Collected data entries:
════

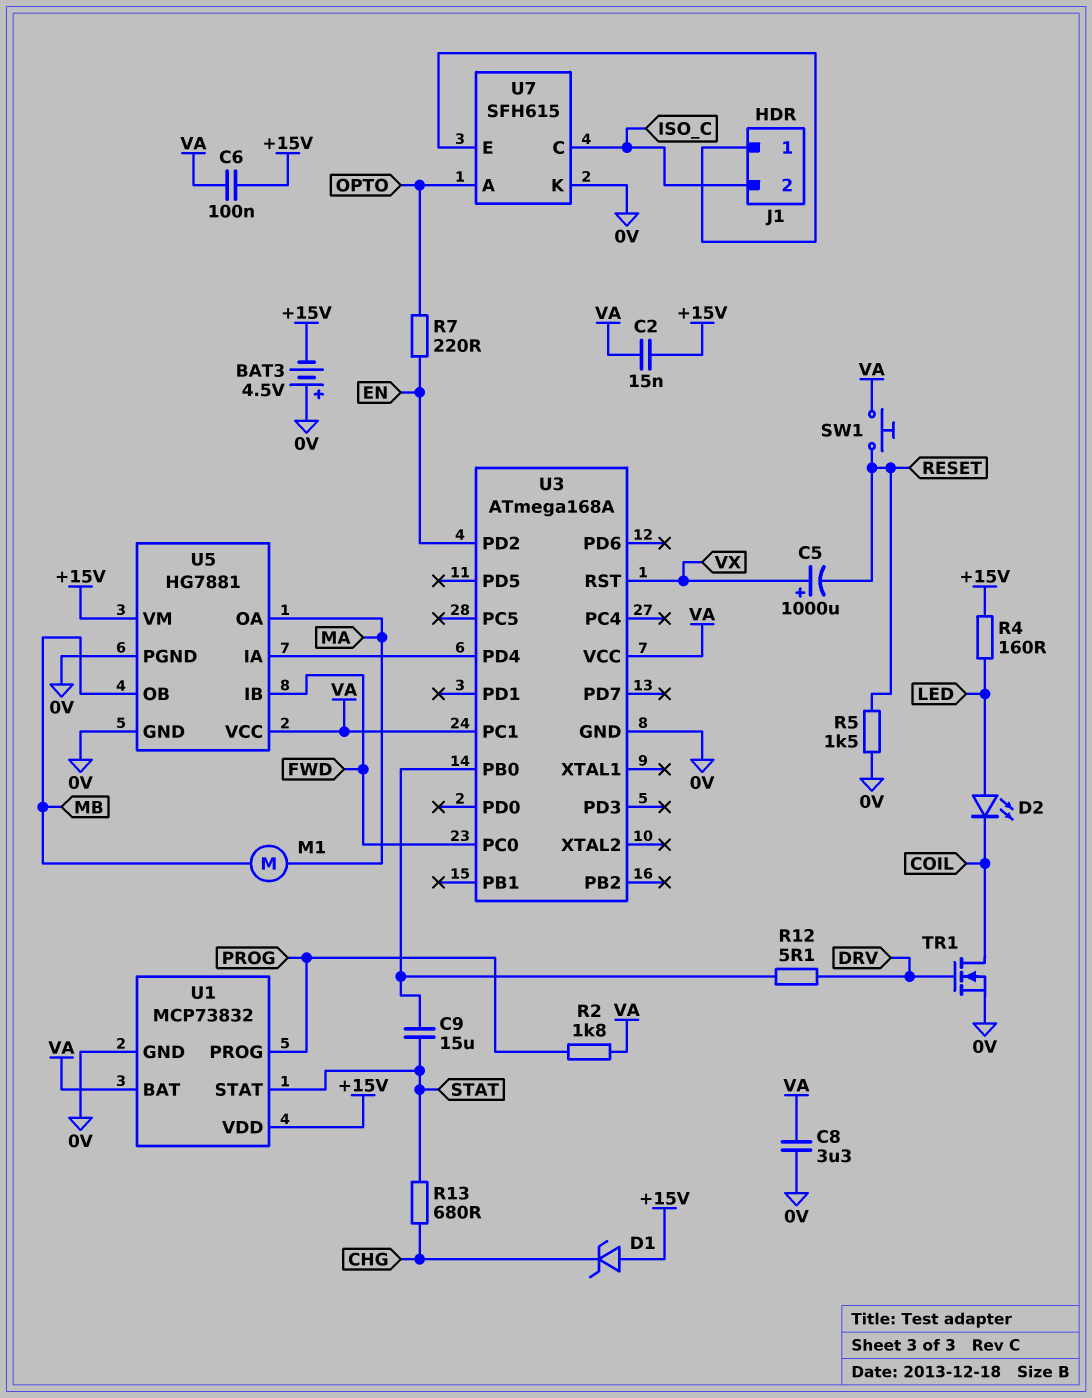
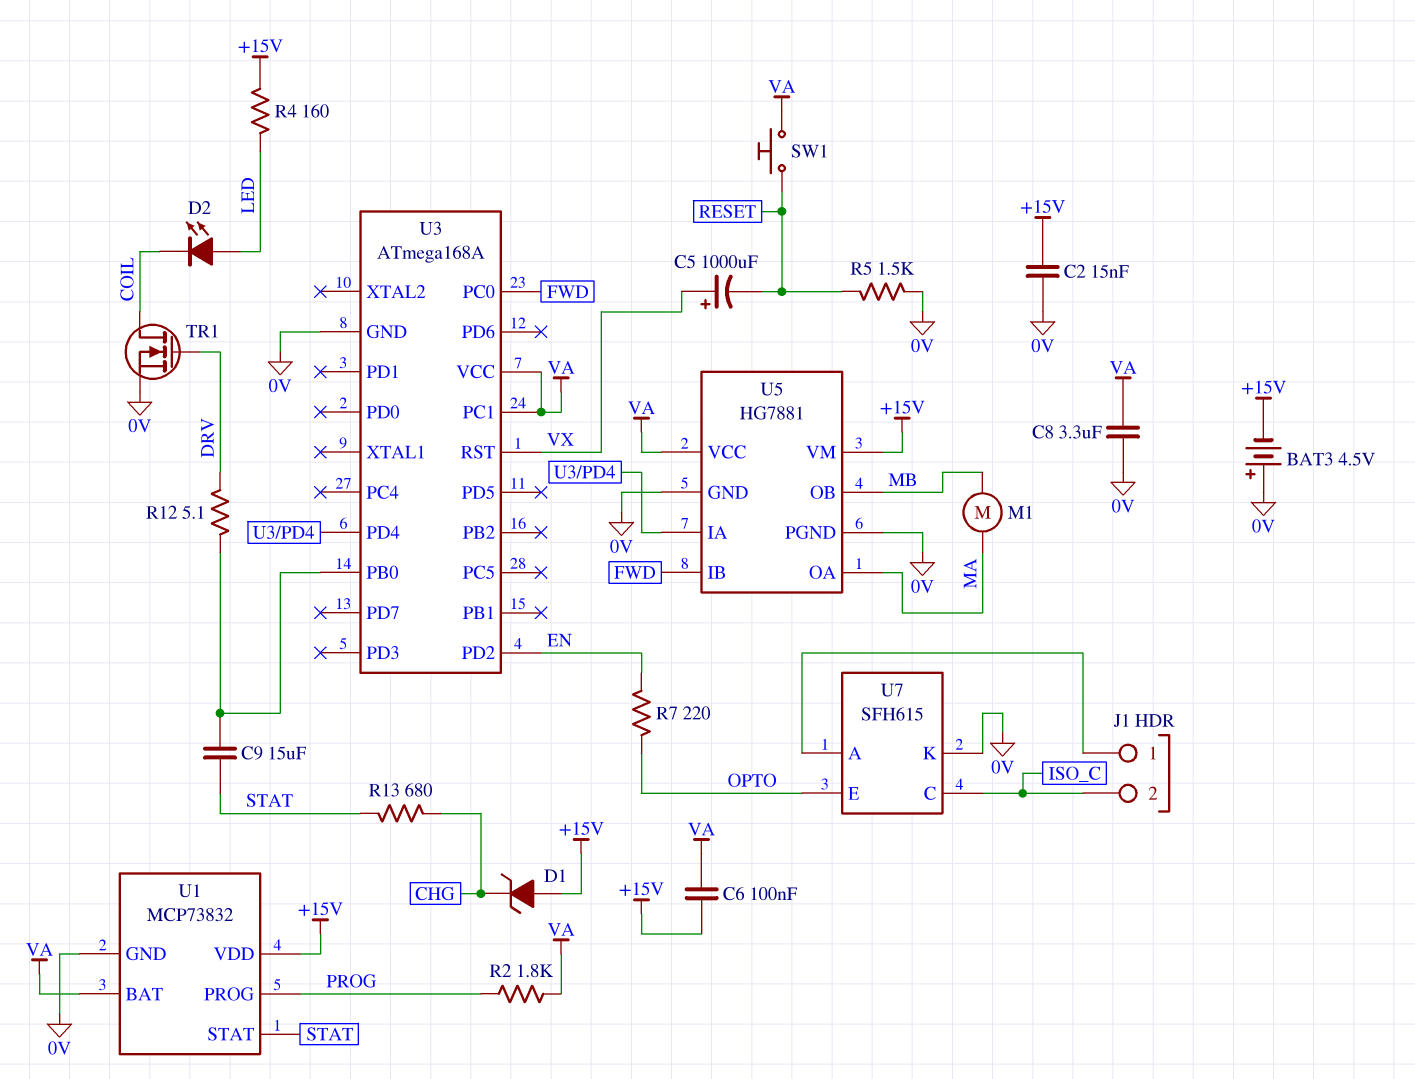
C2: 15nF (+15V, VA) -> 15nF (+15V, 0V)
U7 pin A: OPTO -> J1/1
U7 pin E: J1/1 -> OPTO

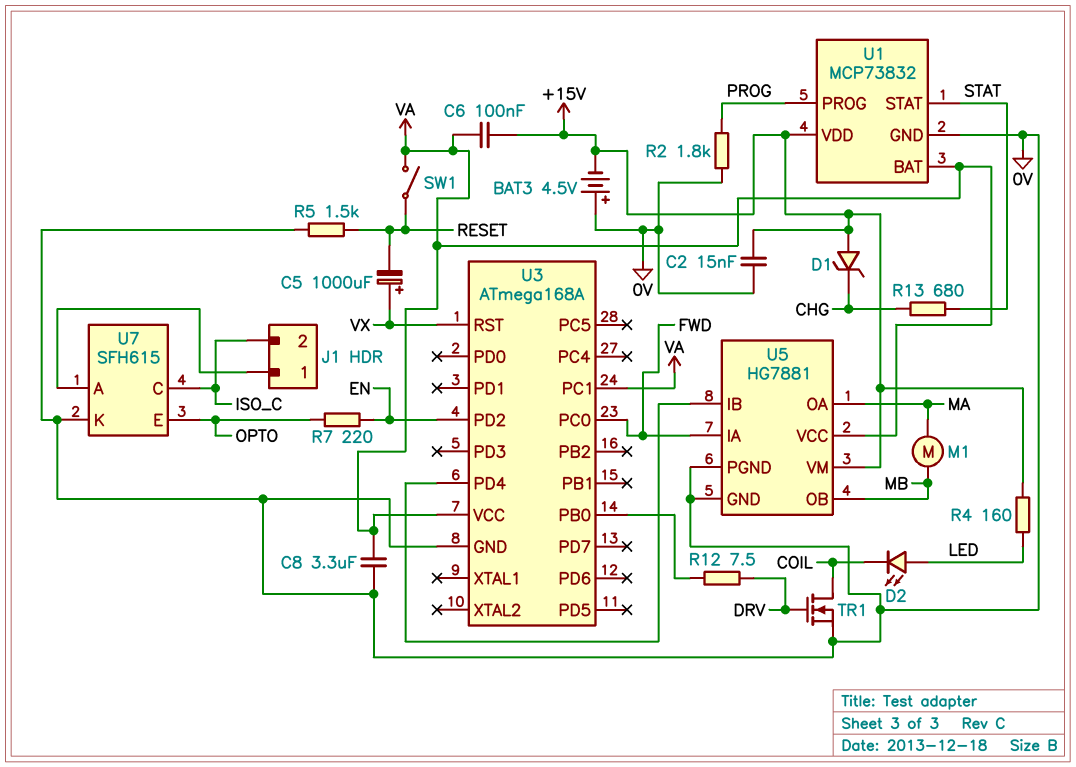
C9: 15uF (STAT, U3/PB0) -> none
R2: 1.8k (PROG, VA) -> 1.8k (0V, PROG)
R12: 5.1 (DRV, U3/PB0) -> 7.5 (DRV, U3/PB0)
SW1: button (RESET, VA) -> switch (RESET, VA)
U5 pin IA: U3/PD4 -> FWD
U5 pin IB: FWD -> U3/PD4

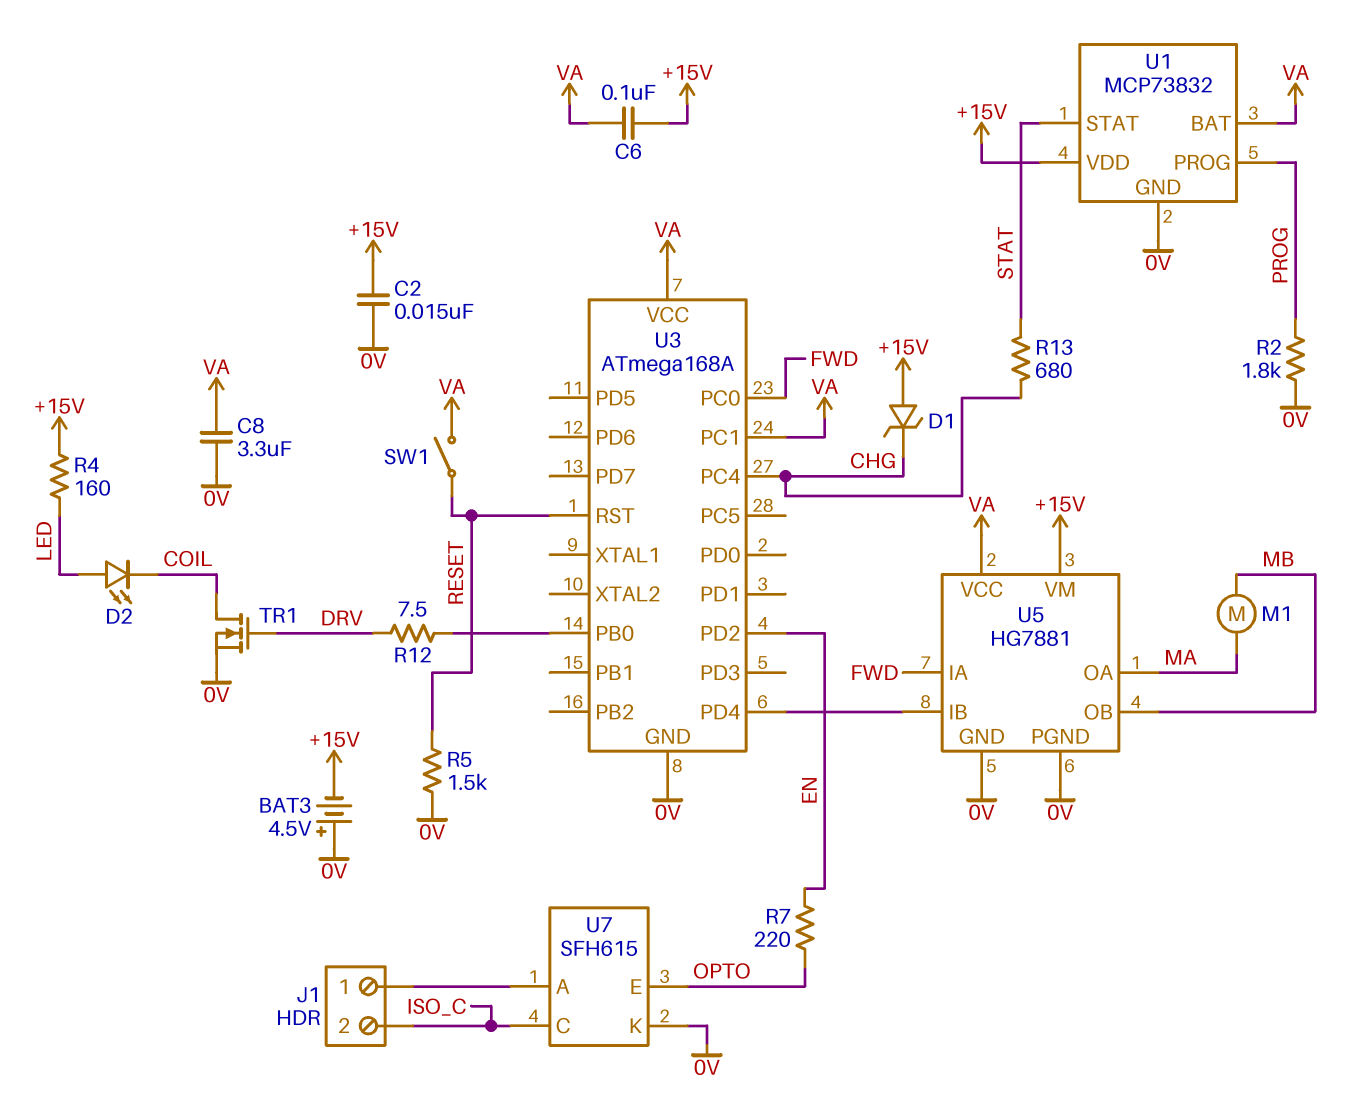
C5: 1000uF (plus VX, minus RESET) -> none
U3 pin PC4: none -> CHG
U3 pin RST: VX -> RESET

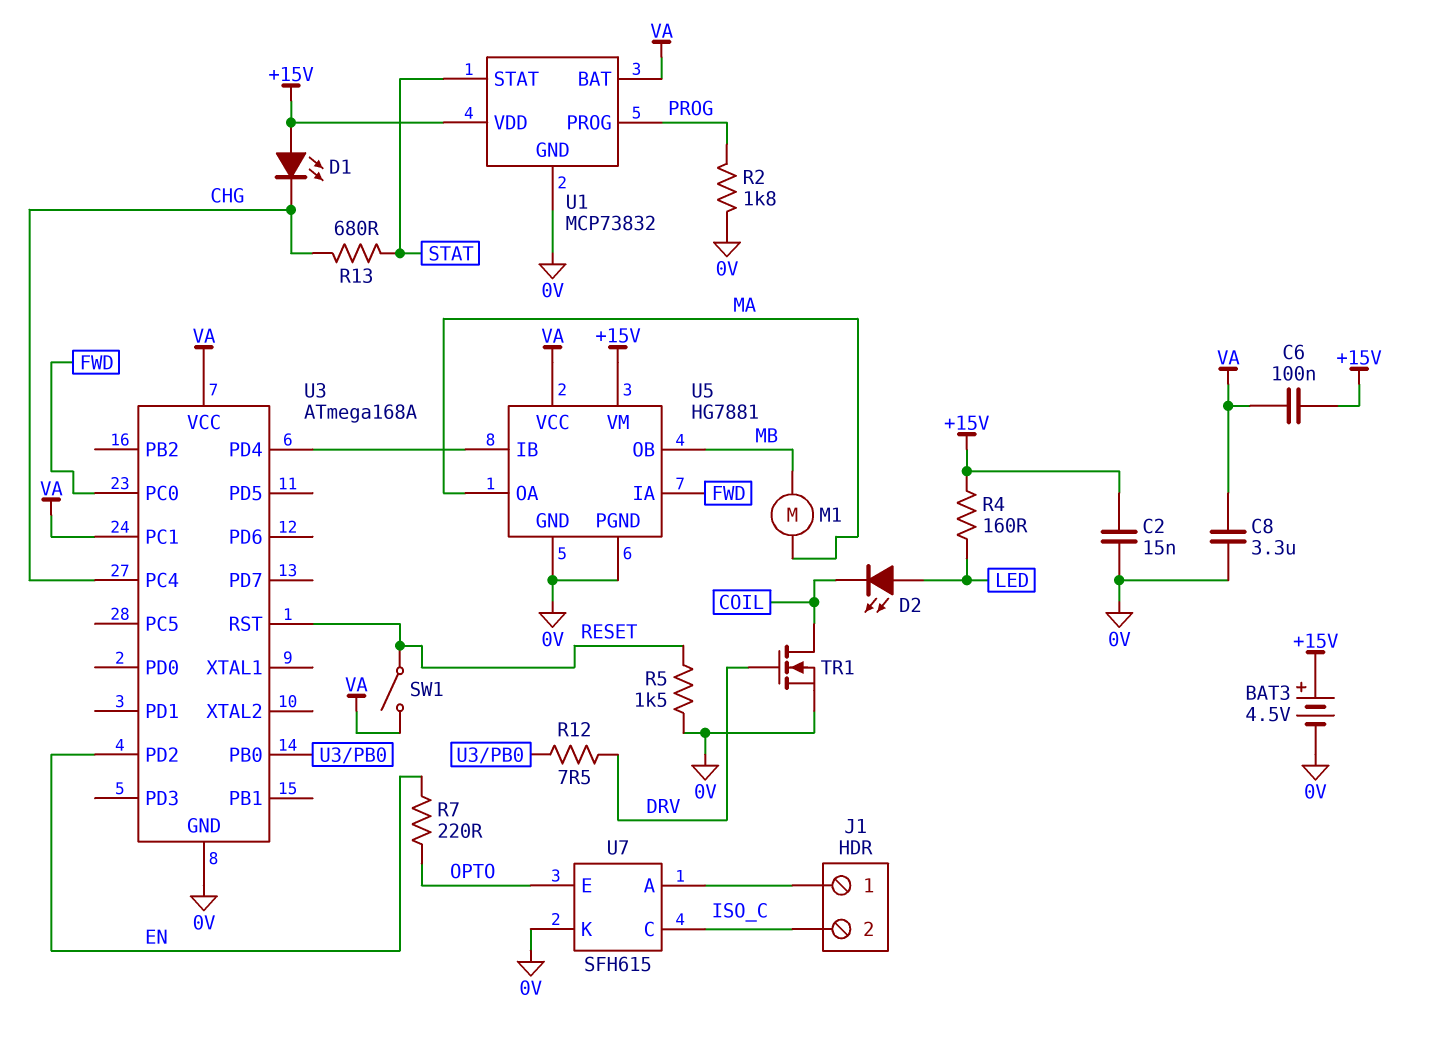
BAT3: 4.5V (plus 0V, minus +15V) -> 4.5V (plus +15V, minus 0V)
D1: zener (A +15V, K CHG) -> LED (A +15V, K CHG)

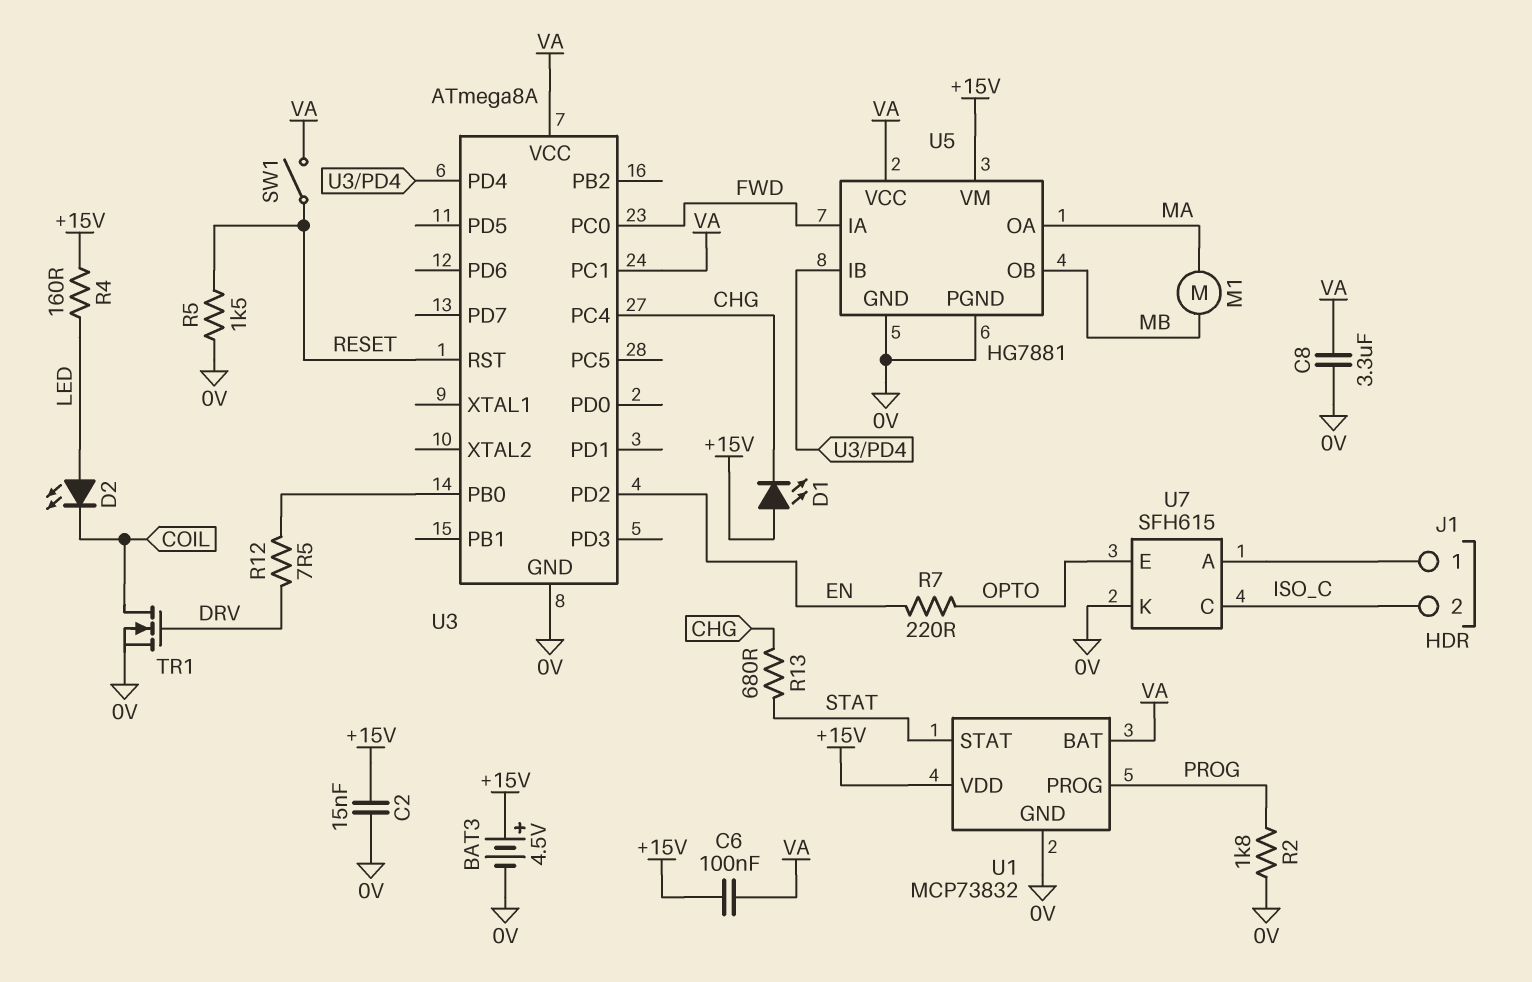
U3: ATmega168A -> ATmega8A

════

Each line of the entries where the string "plus" occurs should be shown.

_EXERCISE RESULT_:
C5: 1000uF (plus VX, minus RESET) -> none
BAT3: 4.5V (plus 0V, minus +15V) -> 4.5V (plus +15V, minus 0V)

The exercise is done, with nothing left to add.